::: DATA
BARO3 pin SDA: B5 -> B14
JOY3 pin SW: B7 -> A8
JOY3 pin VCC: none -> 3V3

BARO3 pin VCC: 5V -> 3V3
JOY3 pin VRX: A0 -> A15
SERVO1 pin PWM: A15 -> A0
::::::
Every line above should be retyped exactly as given.

**EXPECTED ANSWER:**
BARO3 pin SDA: B5 -> B14
JOY3 pin SW: B7 -> A8
JOY3 pin VCC: none -> 3V3

BARO3 pin VCC: 5V -> 3V3
JOY3 pin VRX: A0 -> A15
SERVO1 pin PWM: A15 -> A0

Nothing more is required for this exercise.